**Image change detection data:**
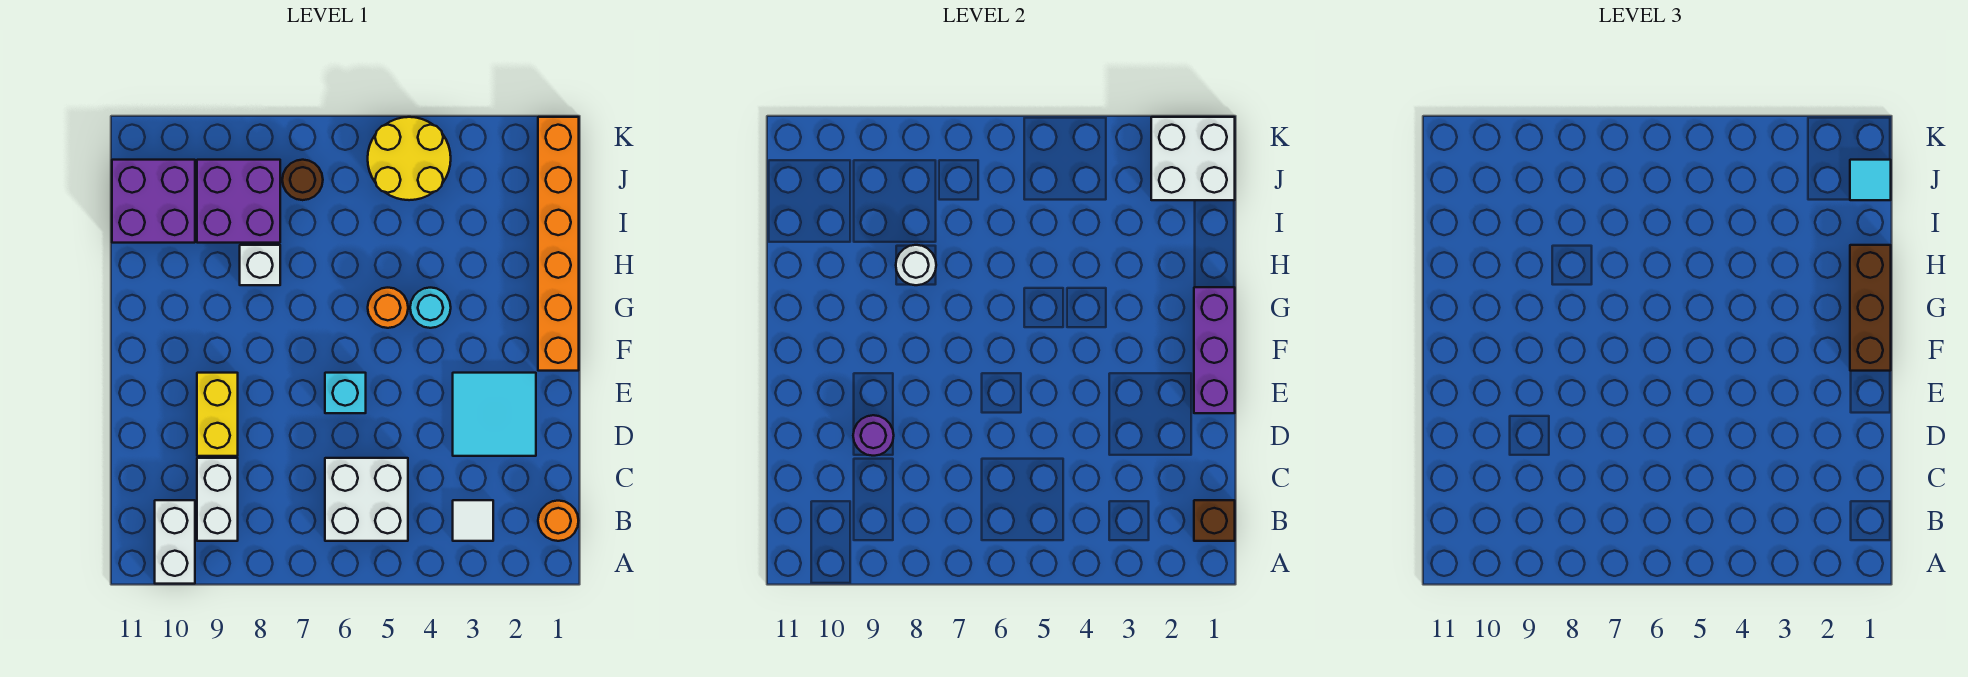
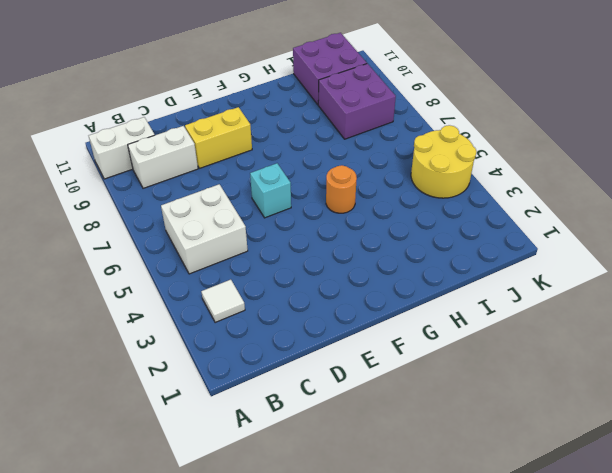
none -> orange round brick B1 level 1
none -> cyan tile D2:E3 level 1
none -> orange brick F1:K1 level 1

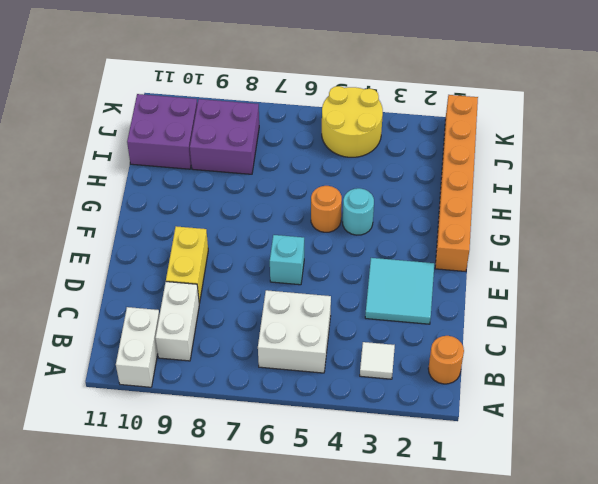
none -> white brick H8 level 1
none -> brown round brick J7 level 1
none -> brown brick B1 level 2

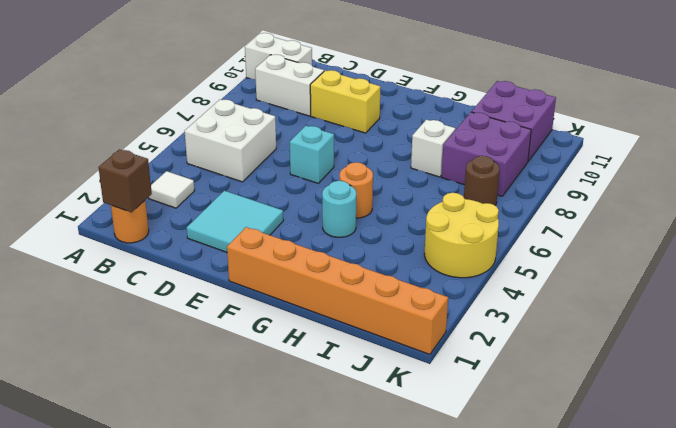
none -> purple round brick D9 level 2
none -> purple brick E1:G1 level 2
none -> white round brick H8 level 2

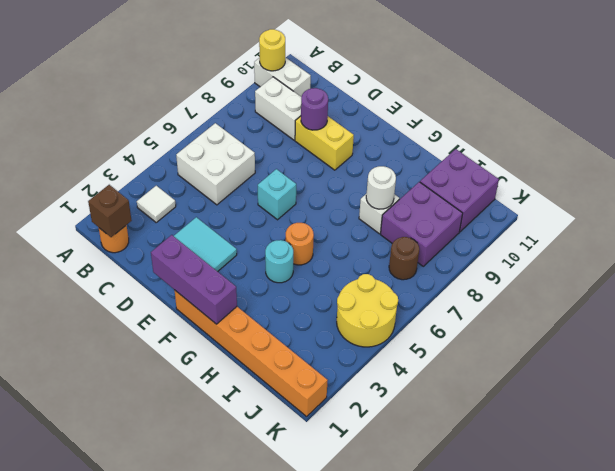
yellow round brick A10 level 2 -> none
none -> white brick J1:K2 level 2
none -> brown brick F1:H1 level 3
none -> cyan tile J1 level 3

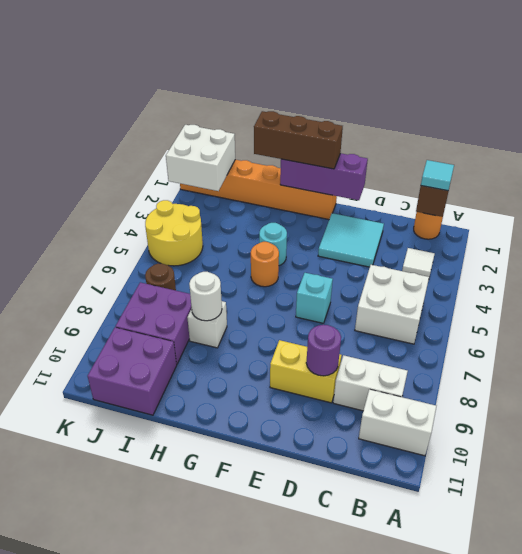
cyan tile B1 level 3 -> cyan tile J1 level 3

**YOUR OBJECTIVE:** Out of the records above, return only the lines from the one with "none -> cyan tile D2:E3 level 1" through the one with "yellow round brick A10 level 2 -> none", exactly, and none of the pictures.

**OUTPUT OF THE EXERCISE:**
none -> cyan tile D2:E3 level 1
none -> orange brick F1:K1 level 1

none -> white brick H8 level 1
none -> brown round brick J7 level 1
none -> brown brick B1 level 2

none -> purple round brick D9 level 2
none -> purple brick E1:G1 level 2
none -> white round brick H8 level 2

yellow round brick A10 level 2 -> none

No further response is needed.